• **How to complete this task**
The answer should hold only the lines from the one containing "none -> brown brick B2 level 1" through the one containing "none -> brown round brick H10 level 2" in the entries below, copied exactly, without pictures.

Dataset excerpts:

======

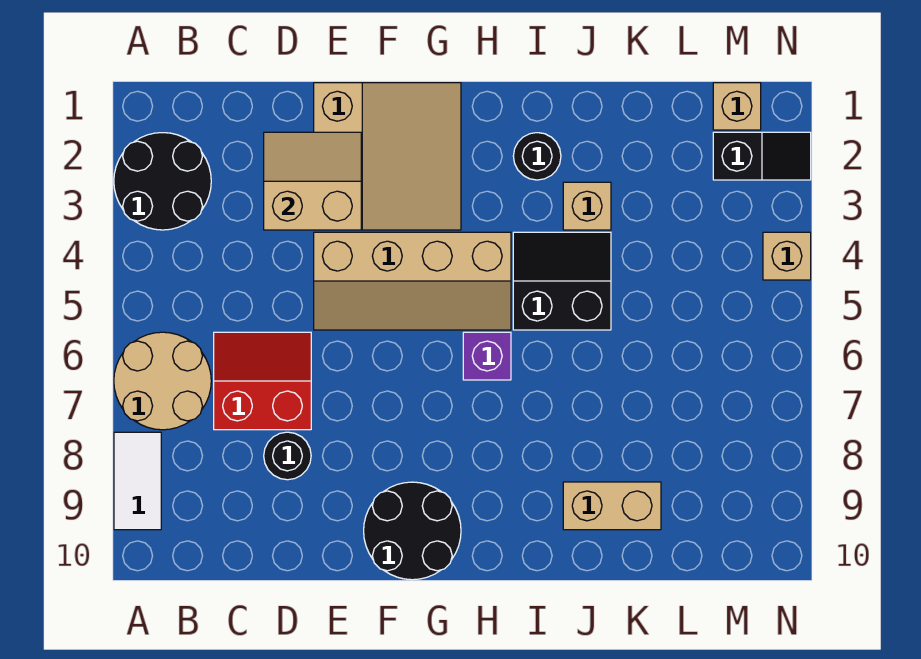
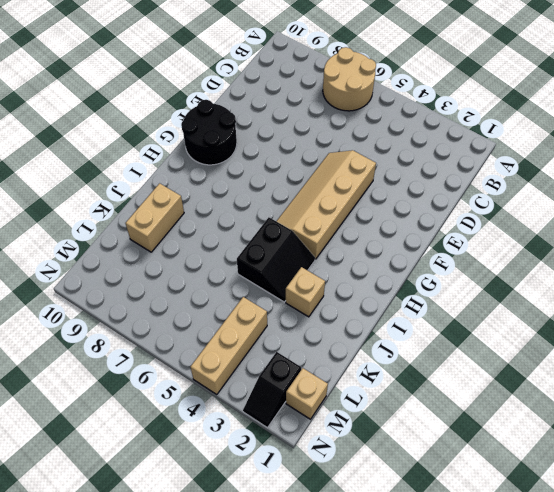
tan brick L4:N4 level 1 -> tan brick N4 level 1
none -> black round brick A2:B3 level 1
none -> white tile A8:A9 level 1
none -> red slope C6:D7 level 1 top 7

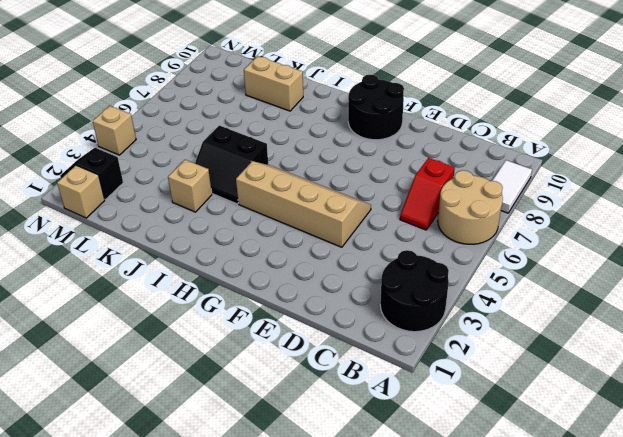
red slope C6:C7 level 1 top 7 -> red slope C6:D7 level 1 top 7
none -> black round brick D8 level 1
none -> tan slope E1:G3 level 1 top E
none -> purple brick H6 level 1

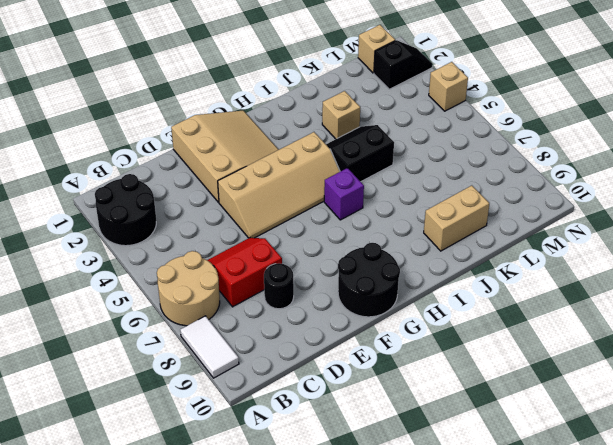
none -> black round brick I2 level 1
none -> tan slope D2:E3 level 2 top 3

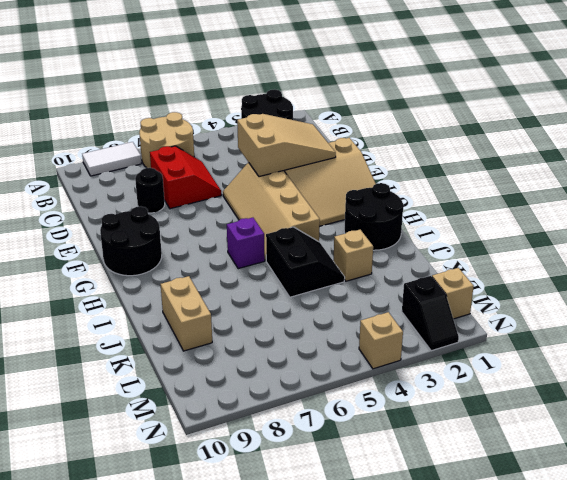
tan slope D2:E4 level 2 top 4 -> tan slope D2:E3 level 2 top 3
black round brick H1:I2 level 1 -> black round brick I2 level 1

======

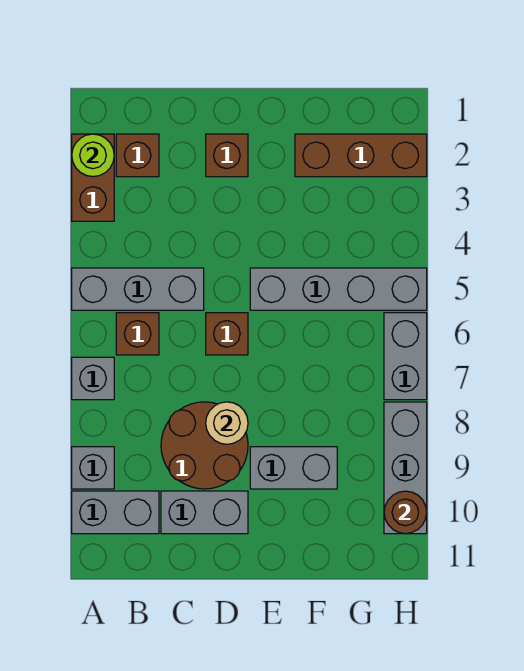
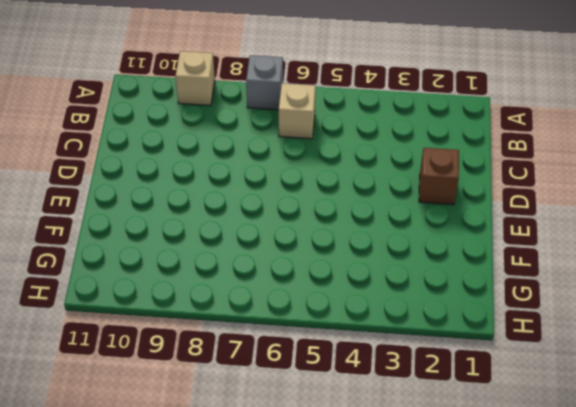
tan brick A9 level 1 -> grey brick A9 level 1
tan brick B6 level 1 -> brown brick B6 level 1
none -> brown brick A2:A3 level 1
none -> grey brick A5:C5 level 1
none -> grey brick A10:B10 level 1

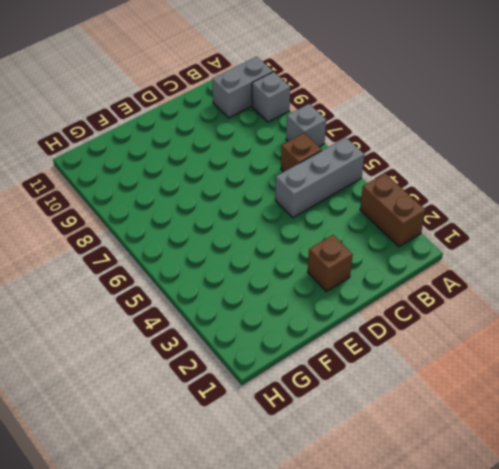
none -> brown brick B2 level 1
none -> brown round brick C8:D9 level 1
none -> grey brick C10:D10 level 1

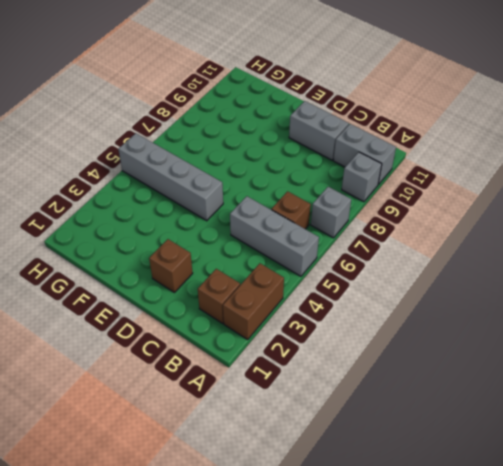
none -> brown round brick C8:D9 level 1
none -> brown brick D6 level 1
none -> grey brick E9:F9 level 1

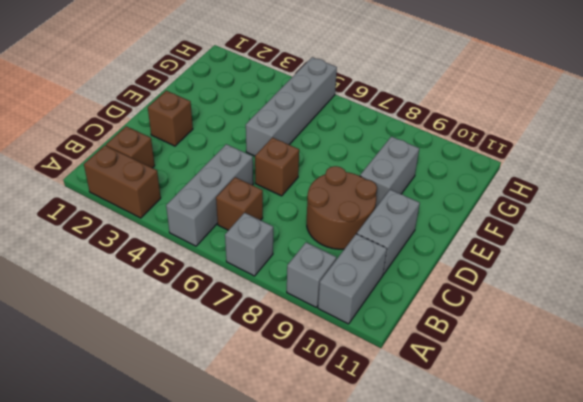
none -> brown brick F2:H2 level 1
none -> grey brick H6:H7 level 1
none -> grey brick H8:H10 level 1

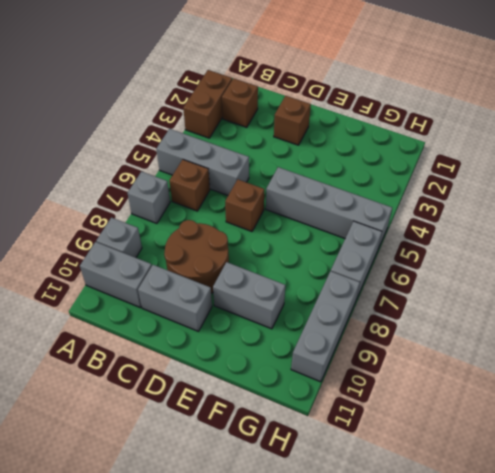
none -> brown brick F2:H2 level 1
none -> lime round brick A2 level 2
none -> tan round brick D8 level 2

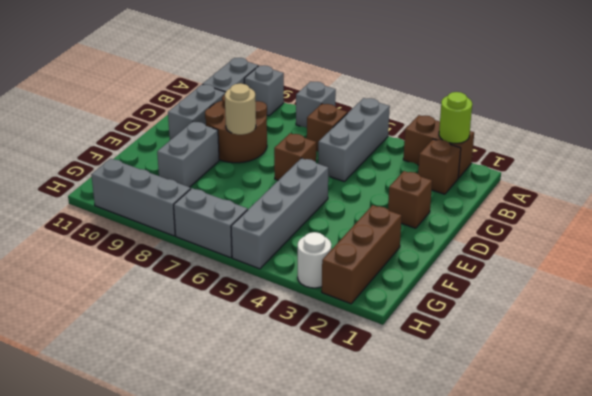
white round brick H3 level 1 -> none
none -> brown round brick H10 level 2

======

• **Output of the task**
none -> brown brick B2 level 1
none -> brown round brick C8:D9 level 1
none -> grey brick C10:D10 level 1

none -> brown round brick C8:D9 level 1
none -> brown brick D6 level 1
none -> grey brick E9:F9 level 1

none -> brown brick F2:H2 level 1
none -> grey brick H6:H7 level 1
none -> grey brick H8:H10 level 1

none -> brown brick F2:H2 level 1
none -> lime round brick A2 level 2
none -> tan round brick D8 level 2

white round brick H3 level 1 -> none
none -> brown round brick H10 level 2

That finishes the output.